### Task instructions:
For the entries below, repeat exactly each line starting with the one that contains "camera: 15 degrees left, 5 degrees down" and going on through the one that contains "(401, 263) = (337, 272): pink mug -> none", and no others.

### Material for this exercise:
Start of Block
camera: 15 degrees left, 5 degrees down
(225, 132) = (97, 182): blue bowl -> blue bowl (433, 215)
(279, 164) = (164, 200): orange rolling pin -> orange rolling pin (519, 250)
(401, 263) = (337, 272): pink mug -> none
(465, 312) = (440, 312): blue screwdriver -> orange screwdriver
End of Block
Start of Block
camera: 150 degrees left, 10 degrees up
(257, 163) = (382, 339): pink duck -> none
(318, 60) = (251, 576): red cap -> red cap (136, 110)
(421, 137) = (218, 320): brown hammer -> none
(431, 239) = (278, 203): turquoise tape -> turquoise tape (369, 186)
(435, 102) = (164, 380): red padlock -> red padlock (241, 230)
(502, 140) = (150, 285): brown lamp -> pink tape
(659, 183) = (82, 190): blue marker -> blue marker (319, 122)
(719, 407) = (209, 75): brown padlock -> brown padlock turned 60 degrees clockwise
End of Block
Start of Block
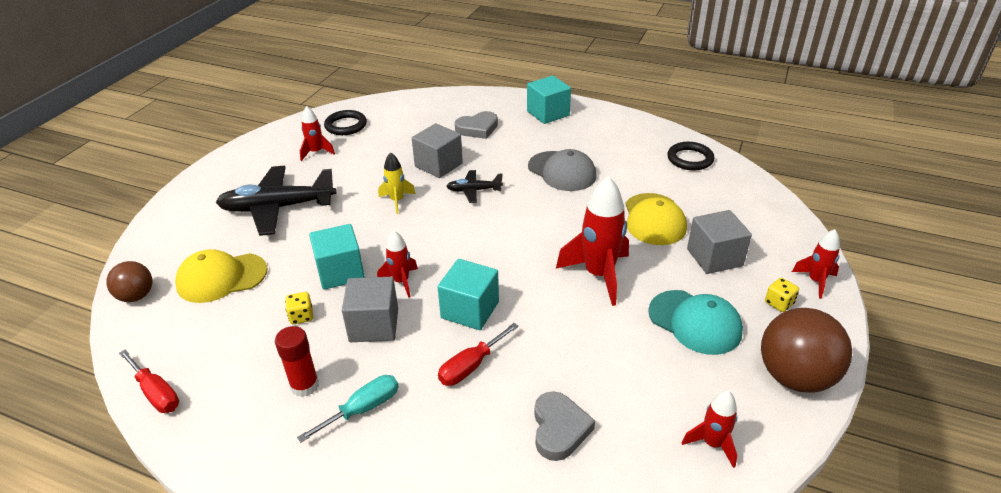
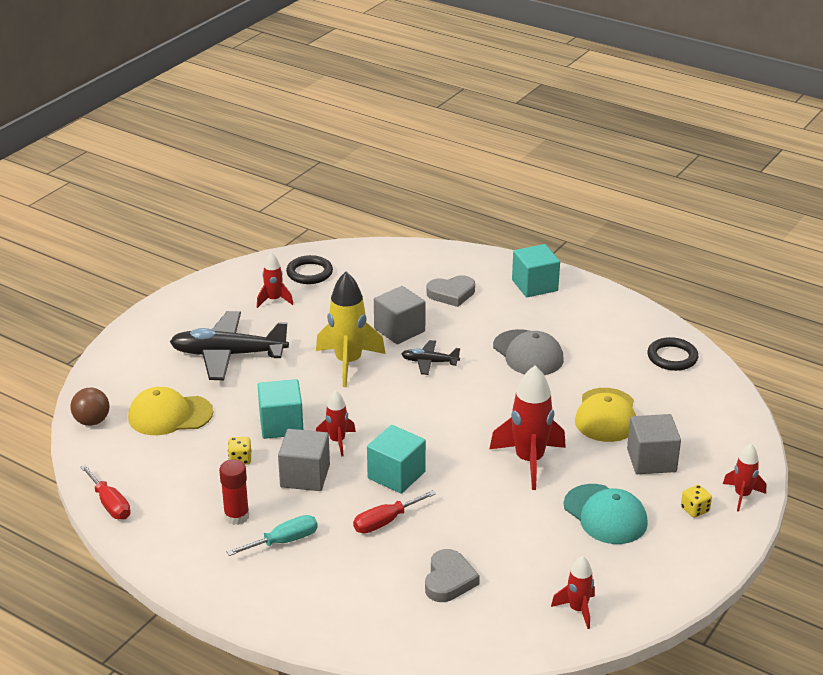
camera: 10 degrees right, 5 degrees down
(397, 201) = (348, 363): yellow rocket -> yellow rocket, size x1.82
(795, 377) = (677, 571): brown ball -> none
End of Block
### Task result:
camera: 15 degrees left, 5 degrees down
(225, 132) = (97, 182): blue bowl -> blue bowl (433, 215)
(279, 164) = (164, 200): orange rolling pin -> orange rolling pin (519, 250)
(401, 263) = (337, 272): pink mug -> none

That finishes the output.